Task goal> Find how many lines in this data contain the string "lime". Respond with only that number.

Dataset content>
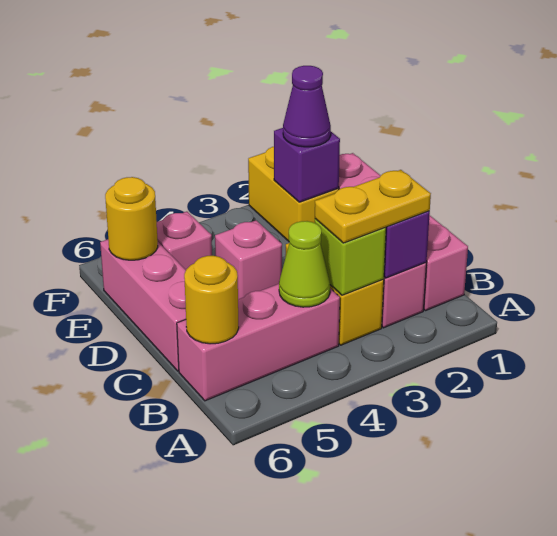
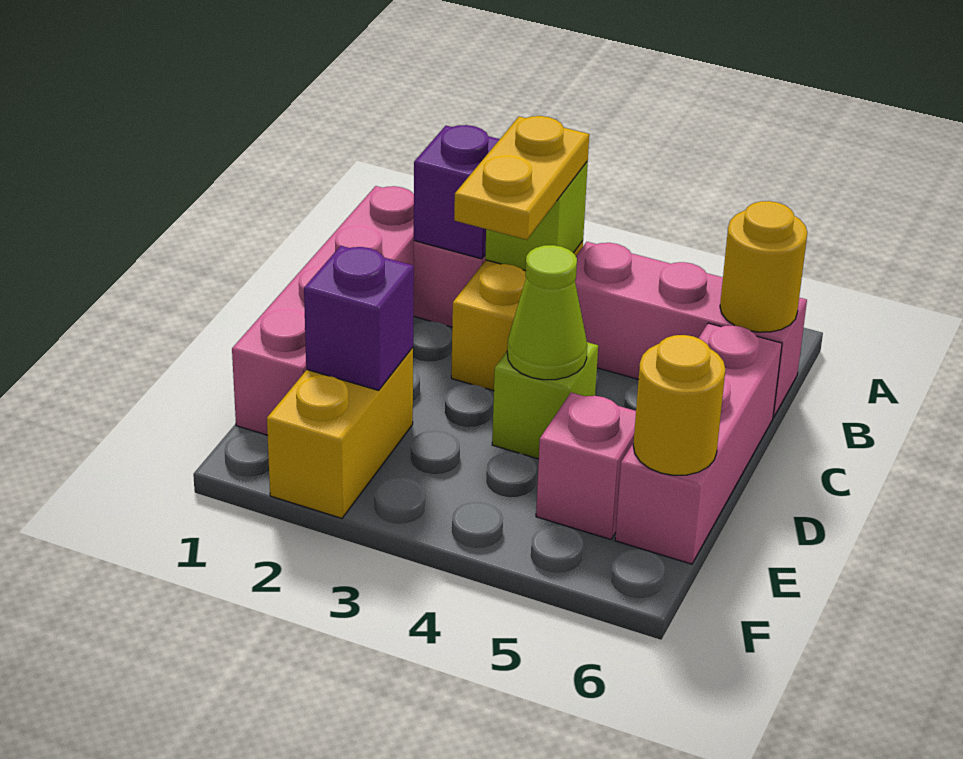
yellow plate B2:B3 level 3 -> yellow plate B3:C3 level 3
lime cone B4 level 2 -> lime cone D4 level 2
pink brick D4 level 1 -> lime brick D4 level 1
purple cone E2 level 3 -> none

Your solution> 2